:: What to produce ::
Images excluded, repeat each entry below exactly.

─── Input data

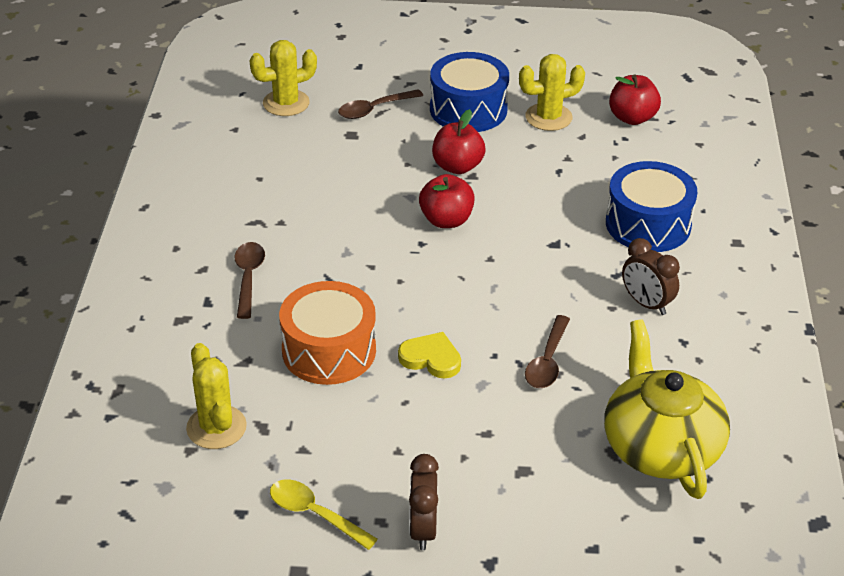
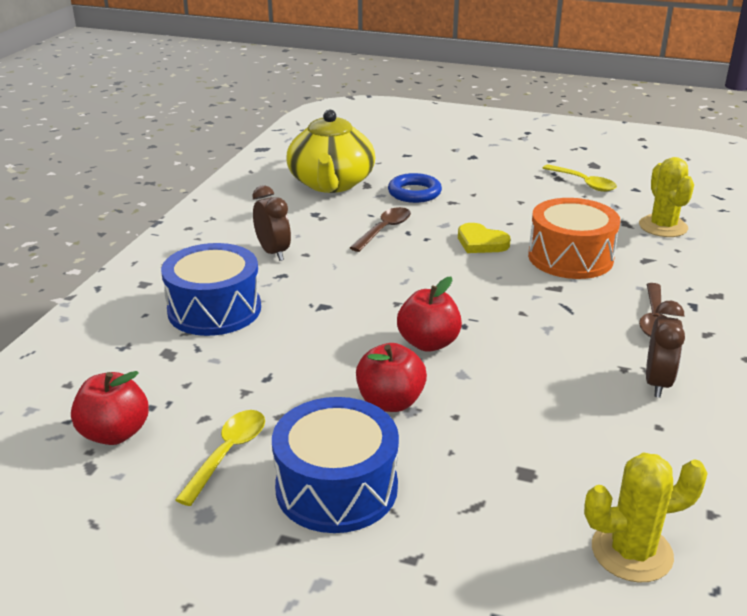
camera: 165 degrees left, 10 degrees down
(374, 109) = (483, 513): brown spoon -> none
(423, 529) = (511, 171): brown clock -> brown clock (657, 383)
(541, 444) = (414, 193): none -> blue ring
(548, 117) = (228, 453): yellow cactus -> yellow spoon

──────

:: Expected answer ::
camera: 165 degrees left, 10 degrees down
(374, 109) = (483, 513): brown spoon -> none
(423, 529) = (511, 171): brown clock -> brown clock (657, 383)
(541, 444) = (414, 193): none -> blue ring
(548, 117) = (228, 453): yellow cactus -> yellow spoon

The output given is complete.